### PROVIDED RECORDS
|---|

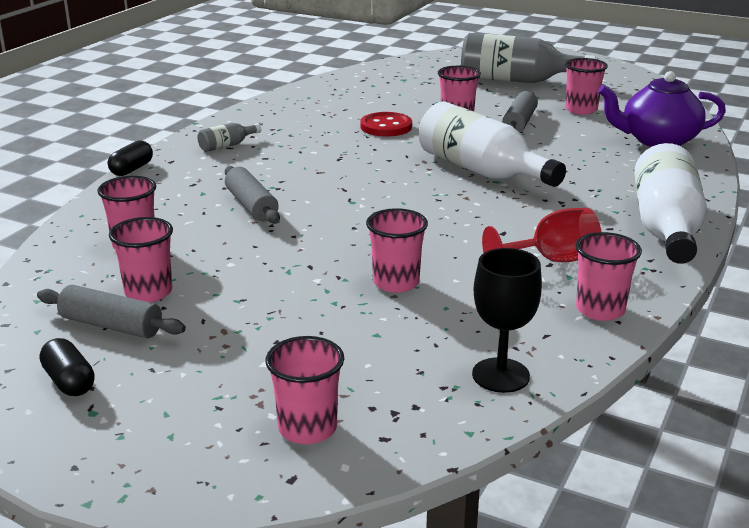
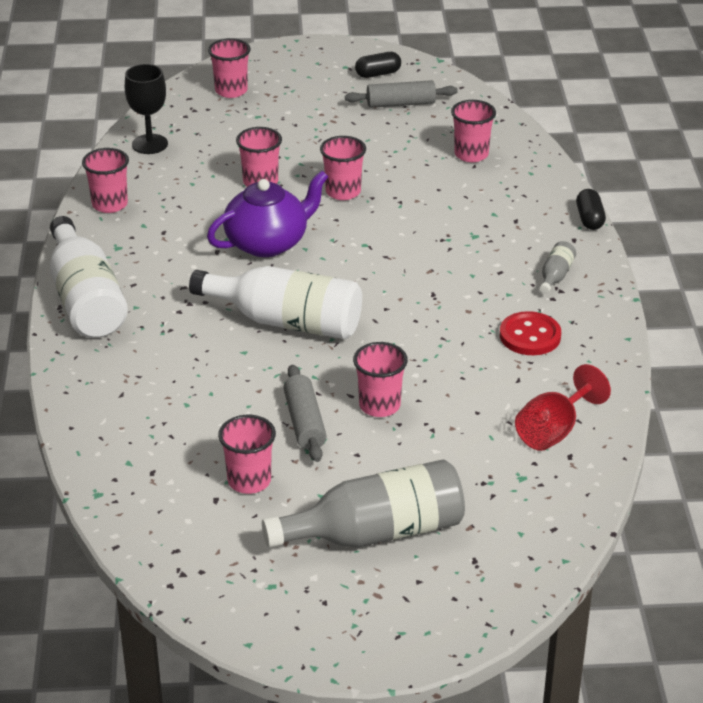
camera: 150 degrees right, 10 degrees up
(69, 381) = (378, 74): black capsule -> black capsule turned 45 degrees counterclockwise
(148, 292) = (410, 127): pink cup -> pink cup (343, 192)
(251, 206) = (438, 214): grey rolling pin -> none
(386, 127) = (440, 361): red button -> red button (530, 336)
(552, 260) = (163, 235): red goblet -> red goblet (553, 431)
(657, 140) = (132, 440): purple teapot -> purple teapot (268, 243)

|---|

### REQUIREMENT
The final stretch of the listing, from the line containing "(69, 381) = (378, 74): black" through its last line, both included, is to be output exactly and by itself.

### RESULT OF THE EXERCISE
(69, 381) = (378, 74): black capsule -> black capsule turned 45 degrees counterclockwise
(148, 292) = (410, 127): pink cup -> pink cup (343, 192)
(251, 206) = (438, 214): grey rolling pin -> none
(386, 127) = (440, 361): red button -> red button (530, 336)
(552, 260) = (163, 235): red goblet -> red goblet (553, 431)
(657, 140) = (132, 440): purple teapot -> purple teapot (268, 243)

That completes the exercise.